**EXERCISE REQUIREMENTS**
Among the records, find the lines that hold the string "right" and return them.

(Before-and-after object listings)
*** Begin section ***

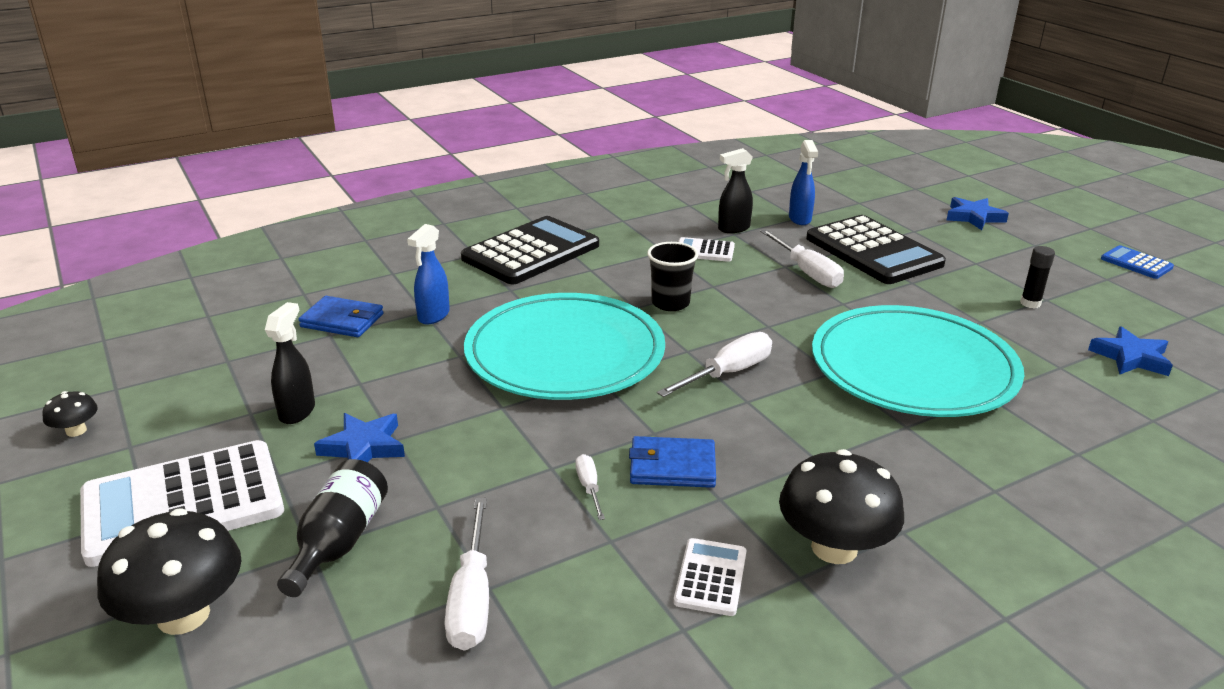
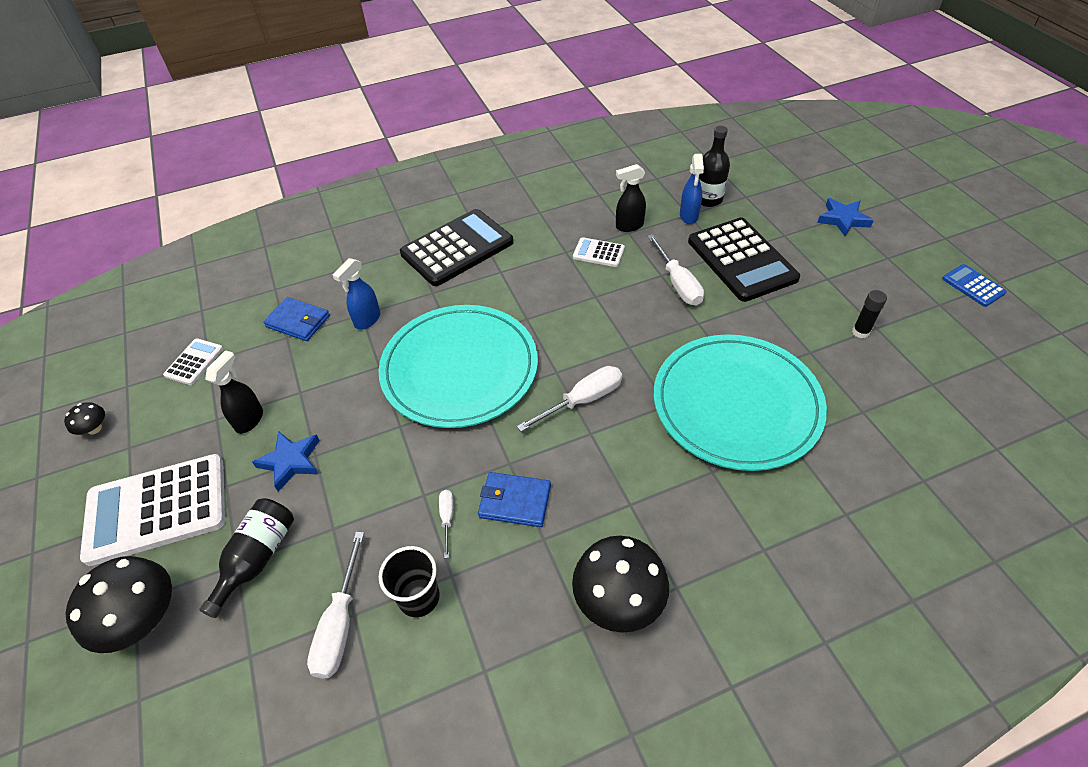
camera: 10 degrees right, 20 degrees up
(670, 303) = (555, 315): black cup -> black cup (419, 597)
(710, 577) = (516, 621): white calculator -> white calculator (194, 362)
(817, 205) = (708, 199): none -> black bottle
(1131, 357) = (929, 404): blue star -> none

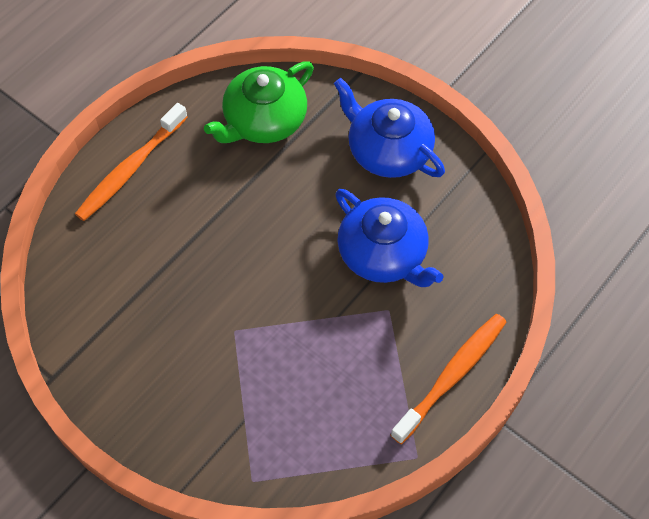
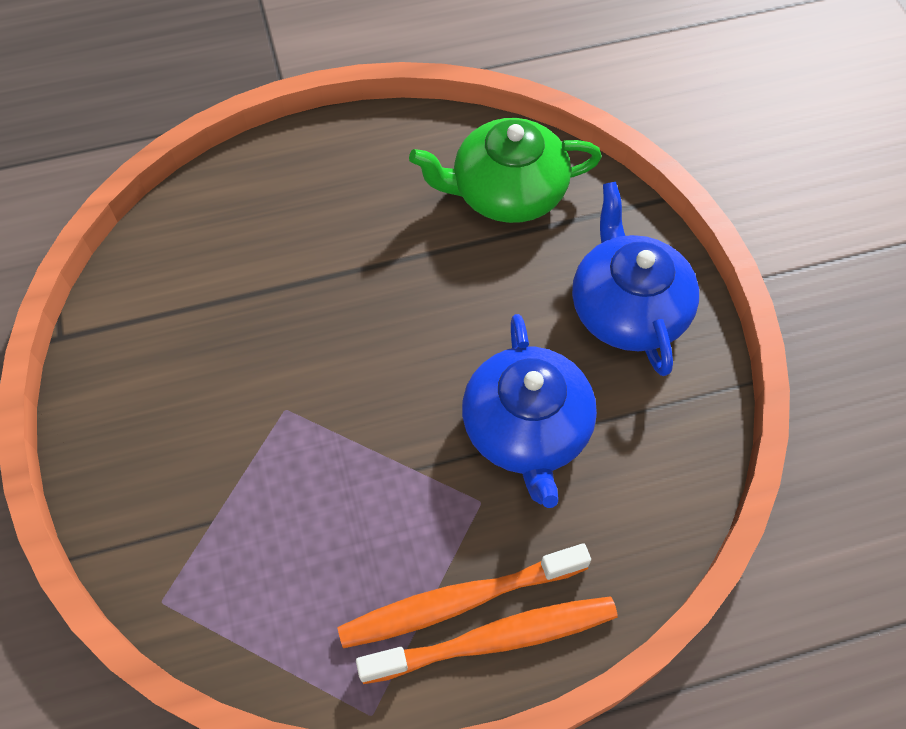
camera: 35 degrees right, 0 degrees up
(130, 169) = (320, 164): orange toothbrush -> orange toothbrush (458, 601)

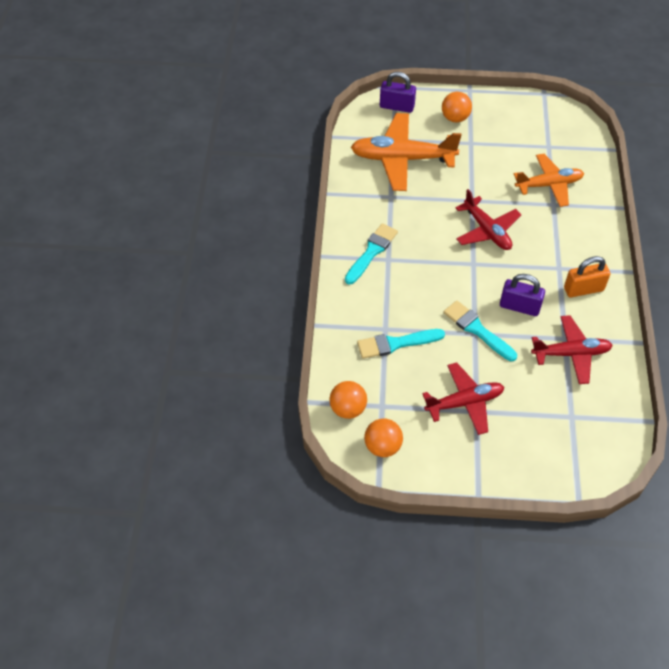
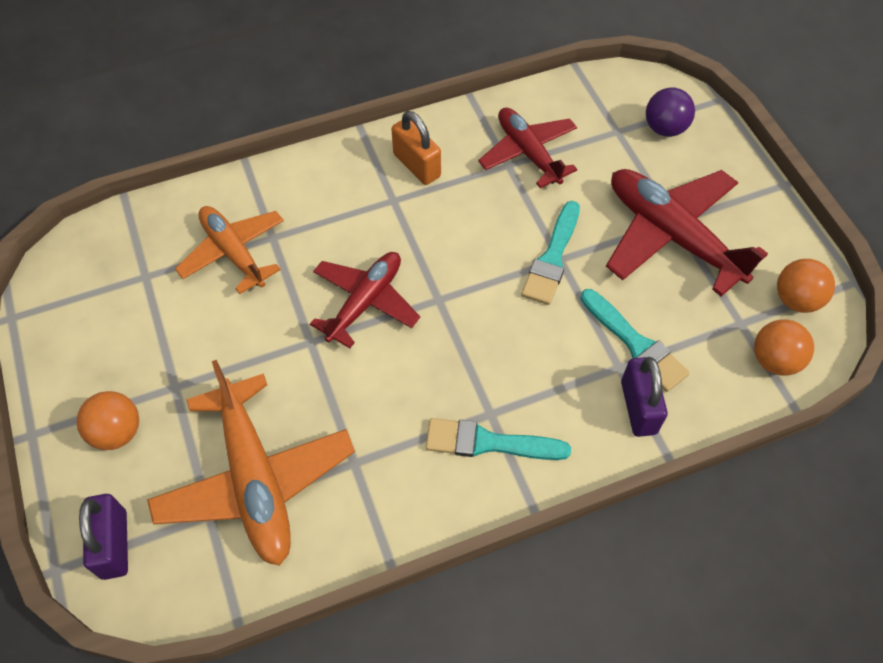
camera: 115 degrees left, 5 degrees up
(464, 402) = (672, 236): red plane -> red plane, size x1.52
(519, 307) = (485, 223): purple padlock -> purple padlock (638, 407)
(562, 448) = (664, 128): none -> purple ball

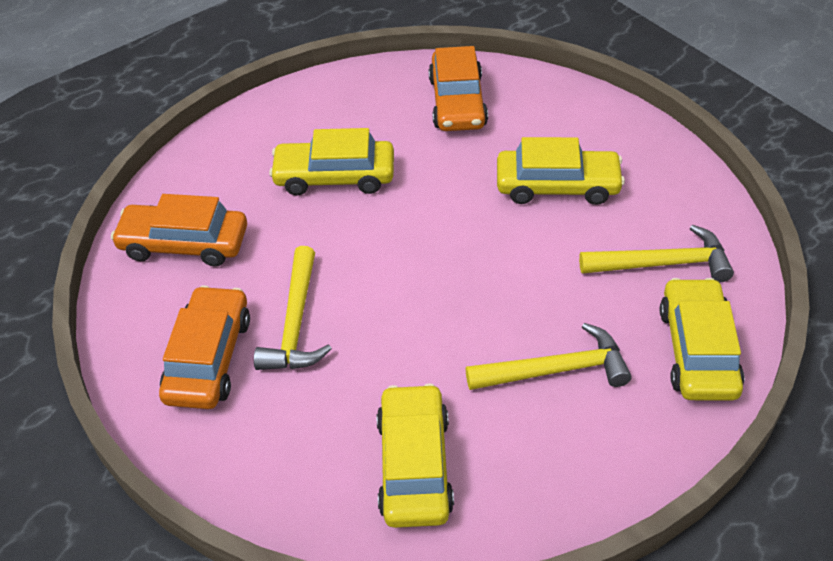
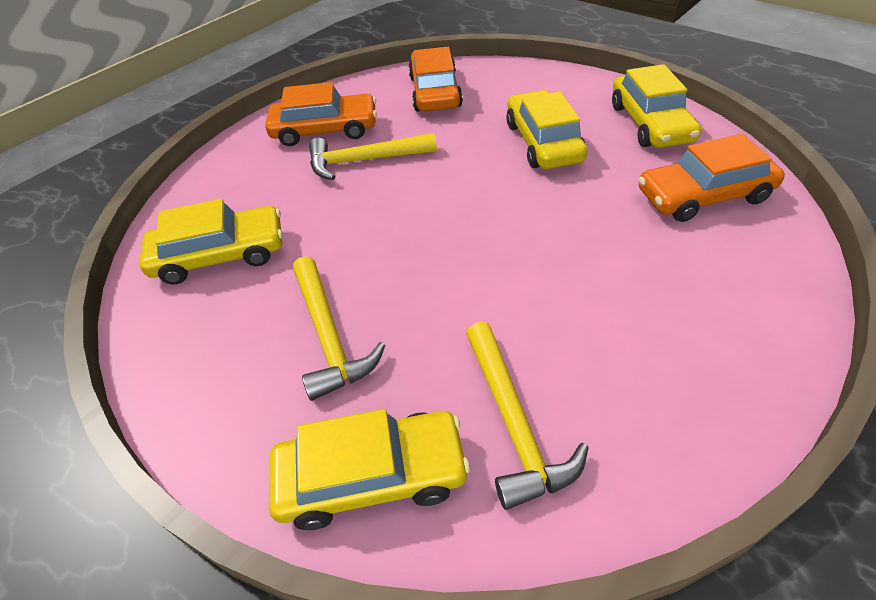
camera: 80 degrees right, 0 degrees up
(557, 186) = (610, 299): yellow car -> yellow car (650, 123)

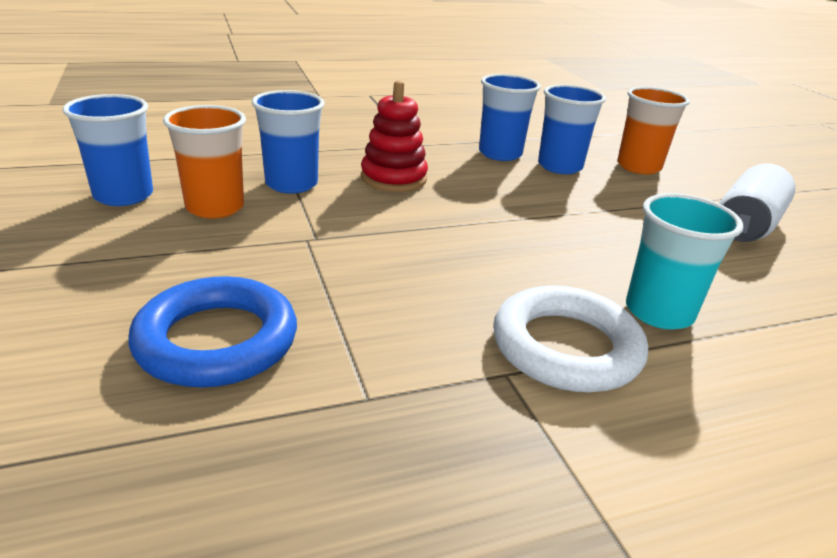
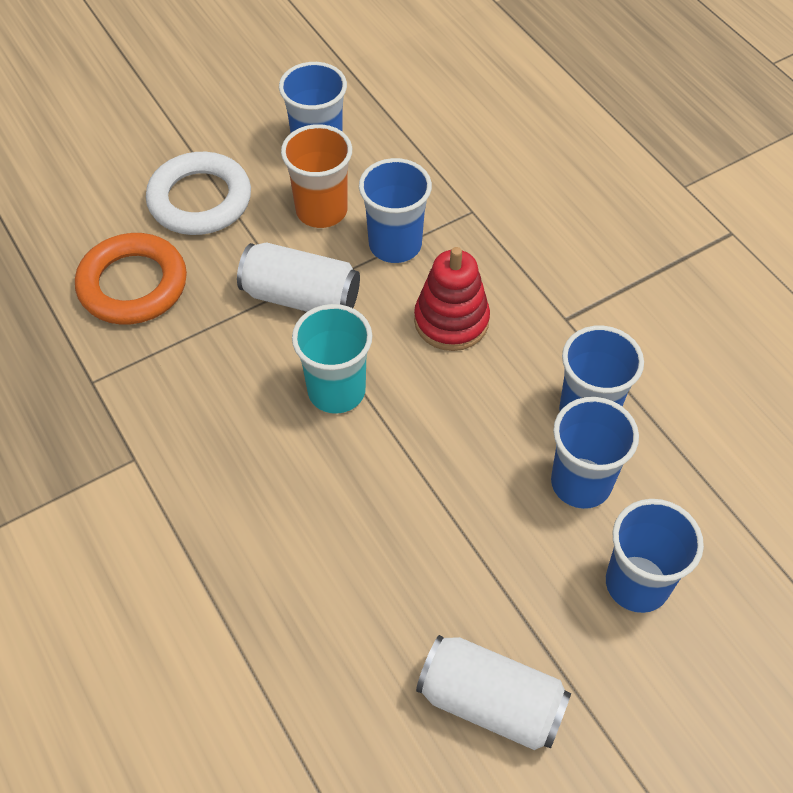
camera: 80 degrees right, 25 degrees up
(217, 340) = (133, 285): blue ring -> orange ring
(322, 235) = (301, 297): none -> white can
(566, 347) = (175, 498): white ring -> white ring (200, 200)
(638, 167) = (637, 584): orange cup -> blue cup
(659, 312) = (249, 575): turquoise cup -> turquoise cup (336, 391)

*** End section ***

**ANSWER TO THE EXERCISE**
camera: 10 degrees right, 20 degrees up
camera: 35 degrees right, 0 degrees up
camera: 80 degrees right, 0 degrees up
camera: 80 degrees right, 25 degrees up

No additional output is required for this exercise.